● **Stored data**
________________________

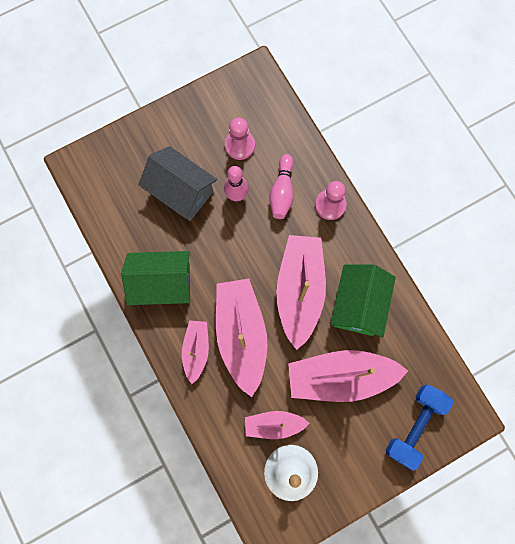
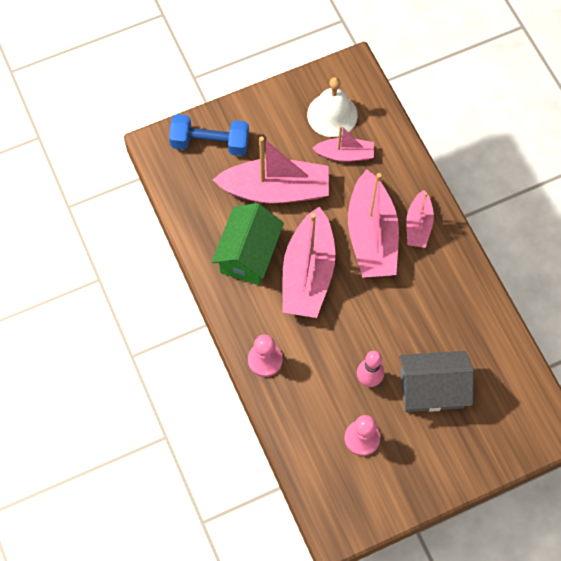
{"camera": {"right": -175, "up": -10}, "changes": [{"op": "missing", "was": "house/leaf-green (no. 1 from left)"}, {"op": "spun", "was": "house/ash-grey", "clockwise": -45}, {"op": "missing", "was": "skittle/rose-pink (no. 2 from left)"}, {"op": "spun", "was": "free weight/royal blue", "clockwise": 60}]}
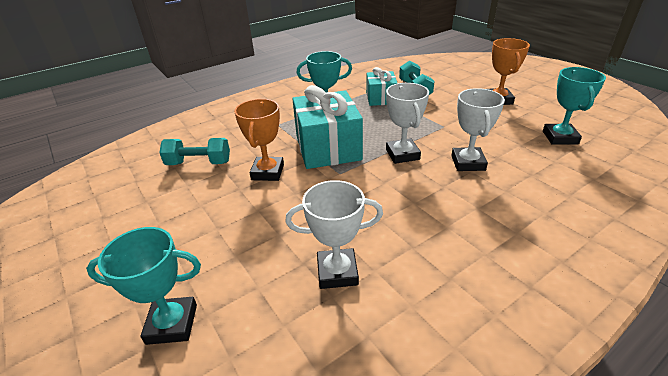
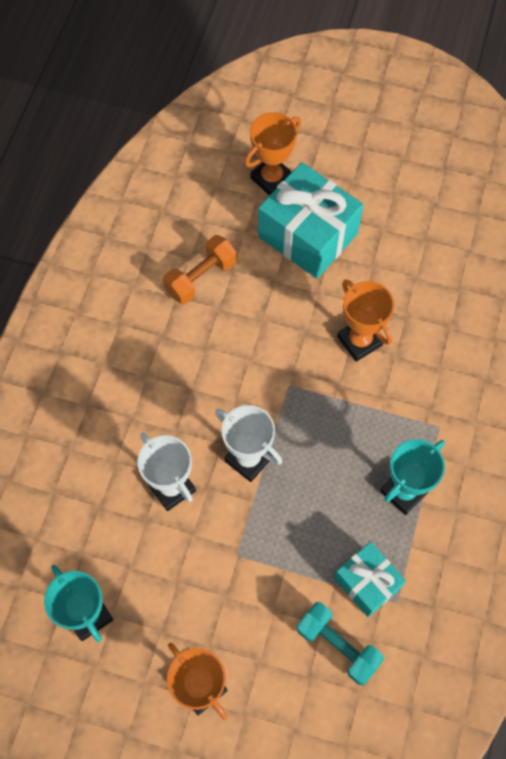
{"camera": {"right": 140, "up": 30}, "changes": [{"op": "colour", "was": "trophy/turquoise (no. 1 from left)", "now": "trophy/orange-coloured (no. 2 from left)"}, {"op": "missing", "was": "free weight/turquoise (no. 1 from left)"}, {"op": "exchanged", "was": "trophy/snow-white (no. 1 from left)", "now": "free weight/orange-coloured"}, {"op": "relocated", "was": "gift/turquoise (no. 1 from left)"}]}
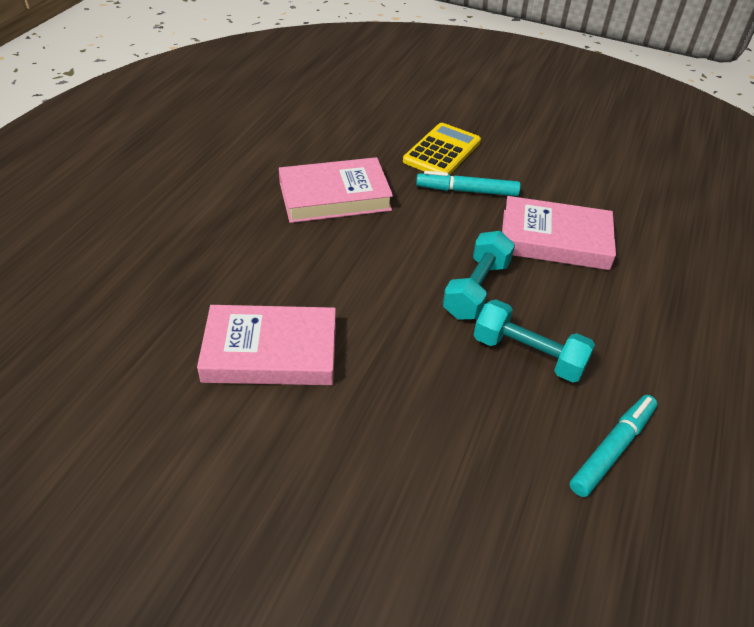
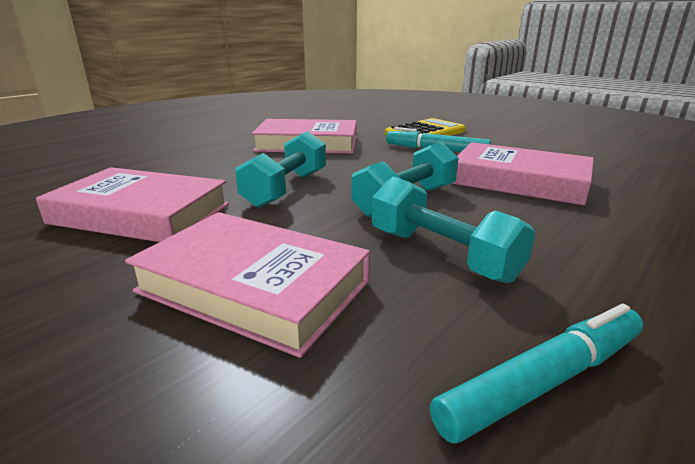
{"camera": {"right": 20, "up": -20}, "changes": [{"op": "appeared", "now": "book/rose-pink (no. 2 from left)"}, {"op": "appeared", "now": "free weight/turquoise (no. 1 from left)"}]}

________________________

● **Exercise description**
Output the data above in full. Skip every picture.

● **Task solution**
{"camera": {"right": -175, "up": -10}, "changes": [{"op": "missing", "was": "house/leaf-green (no. 1 from left)"}, {"op": "spun", "was": "house/ash-grey", "clockwise": -45}, {"op": "missing", "was": "skittle/rose-pink (no. 2 from left)"}, {"op": "spun", "was": "free weight/royal blue", "clockwise": 60}]}
{"camera": {"right": 140, "up": 30}, "changes": [{"op": "colour", "was": "trophy/turquoise (no. 1 from left)", "now": "trophy/orange-coloured (no. 2 from left)"}, {"op": "missing", "was": "free weight/turquoise (no. 1 from left)"}, {"op": "exchanged", "was": "trophy/snow-white (no. 1 from left)", "now": "free weight/orange-coloured"}, {"op": "relocated", "was": "gift/turquoise (no. 1 from left)"}]}
{"camera": {"right": 20, "up": -20}, "changes": [{"op": "appeared", "now": "book/rose-pink (no. 2 from left)"}, {"op": "appeared", "now": "free weight/turquoise (no. 1 from left)"}]}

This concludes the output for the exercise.